**DIRECTIONS FOR THIS TASK**
In the material below, find the line with "pink 1x3 plate [194,55,267,114] -> none" and the line with "cyan 1x2 plate [306,109,359,159]", then output those two lines and every line between them, exactly.

**DATA FOR ANALYSIS**
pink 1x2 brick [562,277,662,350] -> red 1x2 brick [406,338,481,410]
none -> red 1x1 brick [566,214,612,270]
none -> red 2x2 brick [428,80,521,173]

--

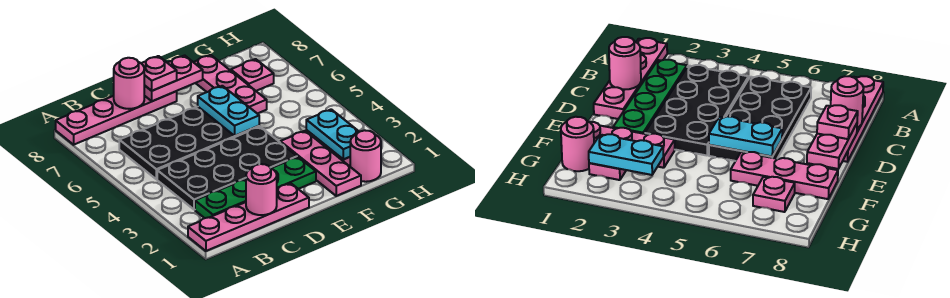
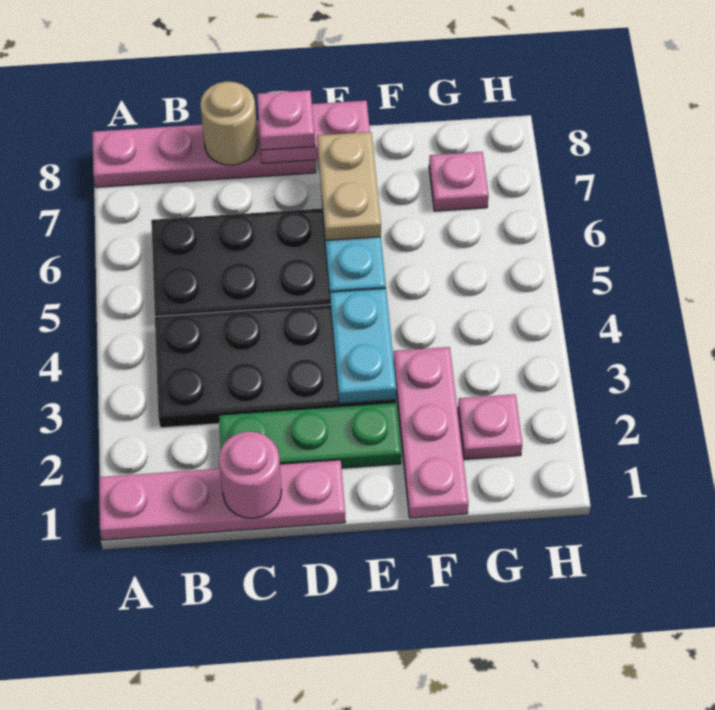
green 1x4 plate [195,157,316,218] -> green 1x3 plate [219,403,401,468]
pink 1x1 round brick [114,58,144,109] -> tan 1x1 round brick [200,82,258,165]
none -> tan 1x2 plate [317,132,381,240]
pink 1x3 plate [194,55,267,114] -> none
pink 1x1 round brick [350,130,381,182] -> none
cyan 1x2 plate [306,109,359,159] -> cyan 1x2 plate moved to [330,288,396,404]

---

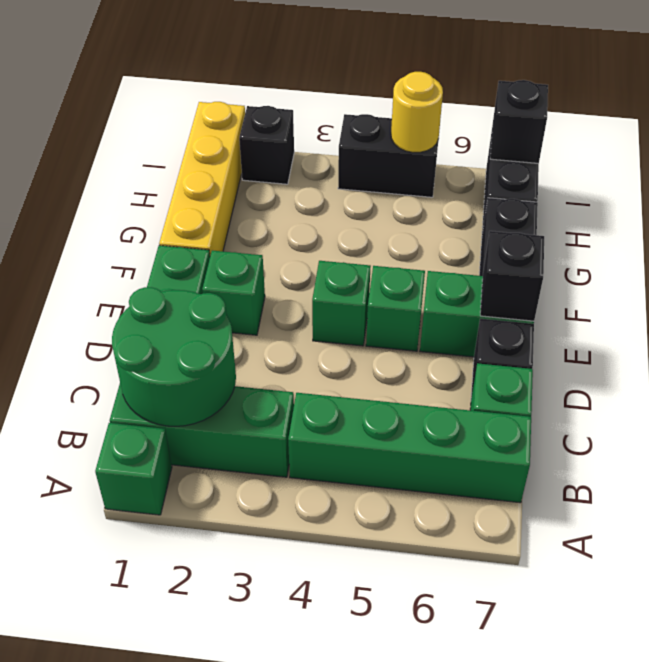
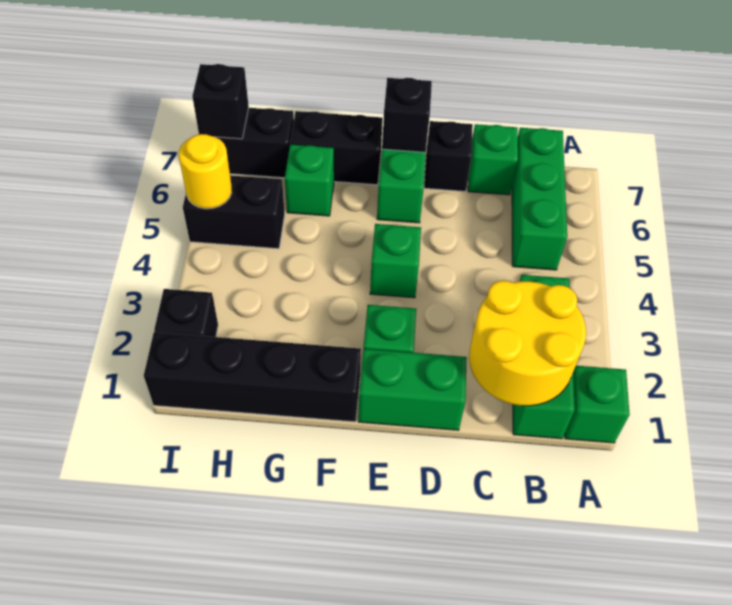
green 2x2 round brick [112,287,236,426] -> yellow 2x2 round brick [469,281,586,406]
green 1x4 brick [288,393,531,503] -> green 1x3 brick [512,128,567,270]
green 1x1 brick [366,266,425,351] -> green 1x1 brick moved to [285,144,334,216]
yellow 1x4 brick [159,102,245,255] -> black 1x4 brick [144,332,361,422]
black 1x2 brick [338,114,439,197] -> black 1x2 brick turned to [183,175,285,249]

**SOLVED PROBLEM**
pink 1x3 plate [194,55,267,114] -> none
pink 1x1 round brick [350,130,381,182] -> none
cyan 1x2 plate [306,109,359,159] -> cyan 1x2 plate moved to [330,288,396,404]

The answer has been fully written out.